--- START ---

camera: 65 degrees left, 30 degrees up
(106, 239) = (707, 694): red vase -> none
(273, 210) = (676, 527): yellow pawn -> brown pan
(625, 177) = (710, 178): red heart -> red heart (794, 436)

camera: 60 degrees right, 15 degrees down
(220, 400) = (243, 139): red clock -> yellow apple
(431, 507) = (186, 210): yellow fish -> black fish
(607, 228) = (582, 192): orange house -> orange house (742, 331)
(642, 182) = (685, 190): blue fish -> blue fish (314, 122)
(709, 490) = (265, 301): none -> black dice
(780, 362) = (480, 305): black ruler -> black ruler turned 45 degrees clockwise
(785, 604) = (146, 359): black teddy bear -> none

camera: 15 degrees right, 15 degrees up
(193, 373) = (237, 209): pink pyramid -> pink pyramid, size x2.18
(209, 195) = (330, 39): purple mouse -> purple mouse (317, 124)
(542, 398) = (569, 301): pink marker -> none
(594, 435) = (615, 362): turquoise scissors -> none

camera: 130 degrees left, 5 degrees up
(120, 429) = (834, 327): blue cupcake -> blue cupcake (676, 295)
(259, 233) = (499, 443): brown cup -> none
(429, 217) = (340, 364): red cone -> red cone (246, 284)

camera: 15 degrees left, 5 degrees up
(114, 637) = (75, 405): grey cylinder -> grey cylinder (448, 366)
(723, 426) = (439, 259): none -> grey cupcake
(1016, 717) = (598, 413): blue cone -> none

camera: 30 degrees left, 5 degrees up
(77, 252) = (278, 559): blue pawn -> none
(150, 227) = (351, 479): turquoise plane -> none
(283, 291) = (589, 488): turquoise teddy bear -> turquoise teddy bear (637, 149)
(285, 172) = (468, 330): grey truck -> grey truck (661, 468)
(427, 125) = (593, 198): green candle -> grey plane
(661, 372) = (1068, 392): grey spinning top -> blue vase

--- END ---

§ TO DO
Set down all of the data above, word for word.

§ WRITTEN ANSWER
camera: 65 degrees left, 30 degrees up
(106, 239) = (707, 694): red vase -> none
(273, 210) = (676, 527): yellow pawn -> brown pan
(625, 177) = (710, 178): red heart -> red heart (794, 436)

camera: 60 degrees right, 15 degrees down
(220, 400) = (243, 139): red clock -> yellow apple
(431, 507) = (186, 210): yellow fish -> black fish
(607, 228) = (582, 192): orange house -> orange house (742, 331)
(642, 182) = (685, 190): blue fish -> blue fish (314, 122)
(709, 490) = (265, 301): none -> black dice
(780, 362) = (480, 305): black ruler -> black ruler turned 45 degrees clockwise
(785, 604) = (146, 359): black teddy bear -> none

camera: 15 degrees right, 15 degrees up
(193, 373) = (237, 209): pink pyramid -> pink pyramid, size x2.18
(209, 195) = (330, 39): purple mouse -> purple mouse (317, 124)
(542, 398) = (569, 301): pink marker -> none
(594, 435) = (615, 362): turquoise scissors -> none

camera: 130 degrees left, 5 degrees up
(120, 429) = (834, 327): blue cupcake -> blue cupcake (676, 295)
(259, 233) = (499, 443): brown cup -> none
(429, 217) = (340, 364): red cone -> red cone (246, 284)

camera: 15 degrees left, 5 degrees up
(114, 637) = (75, 405): grey cylinder -> grey cylinder (448, 366)
(723, 426) = (439, 259): none -> grey cupcake
(1016, 717) = (598, 413): blue cone -> none

camera: 30 degrees left, 5 degrees up
(77, 252) = (278, 559): blue pawn -> none
(150, 227) = (351, 479): turquoise plane -> none
(283, 291) = (589, 488): turquoise teddy bear -> turquoise teddy bear (637, 149)
(285, 172) = (468, 330): grey truck -> grey truck (661, 468)
(427, 125) = (593, 198): green candle -> grey plane
(661, 372) = (1068, 392): grey spinning top -> blue vase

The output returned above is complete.